**Required action**
The lines from the top of the data down to the line with "recolor | rosy_rolling_pin" should be repeated exactly, both ends included.

**Data excerpts**
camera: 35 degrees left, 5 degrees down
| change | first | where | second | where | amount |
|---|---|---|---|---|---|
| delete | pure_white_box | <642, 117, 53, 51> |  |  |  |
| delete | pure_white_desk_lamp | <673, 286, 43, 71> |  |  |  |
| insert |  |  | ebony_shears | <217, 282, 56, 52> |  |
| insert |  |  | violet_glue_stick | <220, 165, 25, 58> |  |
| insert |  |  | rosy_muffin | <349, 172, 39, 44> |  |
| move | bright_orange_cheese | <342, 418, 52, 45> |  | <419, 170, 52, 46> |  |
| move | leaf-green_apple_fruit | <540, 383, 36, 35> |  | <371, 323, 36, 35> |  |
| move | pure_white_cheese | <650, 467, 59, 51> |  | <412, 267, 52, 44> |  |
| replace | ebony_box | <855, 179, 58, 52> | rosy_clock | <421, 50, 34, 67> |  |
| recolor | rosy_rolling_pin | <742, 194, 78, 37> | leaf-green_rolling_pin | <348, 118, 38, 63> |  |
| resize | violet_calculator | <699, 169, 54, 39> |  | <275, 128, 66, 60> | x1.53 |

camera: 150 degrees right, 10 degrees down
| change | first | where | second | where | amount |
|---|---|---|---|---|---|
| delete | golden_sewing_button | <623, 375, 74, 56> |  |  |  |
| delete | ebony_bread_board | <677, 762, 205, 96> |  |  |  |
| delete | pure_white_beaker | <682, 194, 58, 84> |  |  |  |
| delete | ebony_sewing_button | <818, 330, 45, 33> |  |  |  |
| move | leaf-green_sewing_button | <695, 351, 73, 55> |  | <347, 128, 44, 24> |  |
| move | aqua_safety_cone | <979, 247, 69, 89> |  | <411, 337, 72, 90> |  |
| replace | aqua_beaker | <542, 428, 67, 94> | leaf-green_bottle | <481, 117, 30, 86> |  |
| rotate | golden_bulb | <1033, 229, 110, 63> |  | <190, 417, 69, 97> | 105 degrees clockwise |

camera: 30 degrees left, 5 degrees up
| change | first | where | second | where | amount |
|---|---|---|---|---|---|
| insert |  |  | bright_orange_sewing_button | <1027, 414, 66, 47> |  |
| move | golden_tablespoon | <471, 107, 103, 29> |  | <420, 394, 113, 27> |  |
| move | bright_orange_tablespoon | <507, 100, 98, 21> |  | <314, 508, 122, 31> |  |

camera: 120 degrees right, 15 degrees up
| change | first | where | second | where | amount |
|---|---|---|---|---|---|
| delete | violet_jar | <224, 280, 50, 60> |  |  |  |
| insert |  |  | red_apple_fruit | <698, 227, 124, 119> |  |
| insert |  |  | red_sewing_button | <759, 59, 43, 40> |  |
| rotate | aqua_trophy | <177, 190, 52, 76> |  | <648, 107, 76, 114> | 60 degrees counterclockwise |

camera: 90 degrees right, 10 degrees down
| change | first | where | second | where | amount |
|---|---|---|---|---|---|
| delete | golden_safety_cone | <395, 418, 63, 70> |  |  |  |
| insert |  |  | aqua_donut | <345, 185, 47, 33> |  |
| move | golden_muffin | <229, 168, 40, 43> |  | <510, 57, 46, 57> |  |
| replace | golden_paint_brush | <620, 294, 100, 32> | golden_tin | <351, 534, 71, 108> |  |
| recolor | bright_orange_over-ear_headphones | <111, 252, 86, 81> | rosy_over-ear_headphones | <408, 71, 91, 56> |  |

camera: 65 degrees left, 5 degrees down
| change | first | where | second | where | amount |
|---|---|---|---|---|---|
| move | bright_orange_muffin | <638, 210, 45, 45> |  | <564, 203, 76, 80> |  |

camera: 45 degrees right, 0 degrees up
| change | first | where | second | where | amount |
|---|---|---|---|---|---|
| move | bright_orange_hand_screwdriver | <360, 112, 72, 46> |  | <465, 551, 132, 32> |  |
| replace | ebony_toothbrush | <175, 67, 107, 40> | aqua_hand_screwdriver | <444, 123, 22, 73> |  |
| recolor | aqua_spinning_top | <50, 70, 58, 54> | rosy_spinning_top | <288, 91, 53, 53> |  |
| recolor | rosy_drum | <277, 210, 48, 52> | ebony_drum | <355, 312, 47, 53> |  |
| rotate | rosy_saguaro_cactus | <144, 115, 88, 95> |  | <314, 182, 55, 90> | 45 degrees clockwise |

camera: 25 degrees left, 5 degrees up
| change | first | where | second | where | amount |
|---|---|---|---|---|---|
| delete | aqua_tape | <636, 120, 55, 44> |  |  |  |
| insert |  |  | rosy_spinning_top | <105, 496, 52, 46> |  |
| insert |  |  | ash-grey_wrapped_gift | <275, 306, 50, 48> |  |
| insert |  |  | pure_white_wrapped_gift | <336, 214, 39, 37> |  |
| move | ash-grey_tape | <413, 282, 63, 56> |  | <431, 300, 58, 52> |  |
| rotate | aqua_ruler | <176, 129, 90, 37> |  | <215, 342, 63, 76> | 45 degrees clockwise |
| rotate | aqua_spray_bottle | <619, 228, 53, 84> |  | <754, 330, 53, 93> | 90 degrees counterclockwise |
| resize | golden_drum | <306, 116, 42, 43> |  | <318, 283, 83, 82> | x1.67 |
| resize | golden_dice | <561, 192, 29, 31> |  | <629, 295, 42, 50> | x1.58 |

**Completed exercise**
camera: 35 degrees left, 5 degrees down
| change | first | where | second | where | amount |
|---|---|---|---|---|---|
| delete | pure_white_box | <642, 117, 53, 51> |  |  |  |
| delete | pure_white_desk_lamp | <673, 286, 43, 71> |  |  |  |
| insert |  |  | ebony_shears | <217, 282, 56, 52> |  |
| insert |  |  | violet_glue_stick | <220, 165, 25, 58> |  |
| insert |  |  | rosy_muffin | <349, 172, 39, 44> |  |
| move | bright_orange_cheese | <342, 418, 52, 45> |  | <419, 170, 52, 46> |  |
| move | leaf-green_apple_fruit | <540, 383, 36, 35> |  | <371, 323, 36, 35> |  |
| move | pure_white_cheese | <650, 467, 59, 51> |  | <412, 267, 52, 44> |  |
| replace | ebony_box | <855, 179, 58, 52> | rosy_clock | <421, 50, 34, 67> |  |
| recolor | rosy_rolling_pin | <742, 194, 78, 37> | leaf-green_rolling_pin | <348, 118, 38, 63> |  |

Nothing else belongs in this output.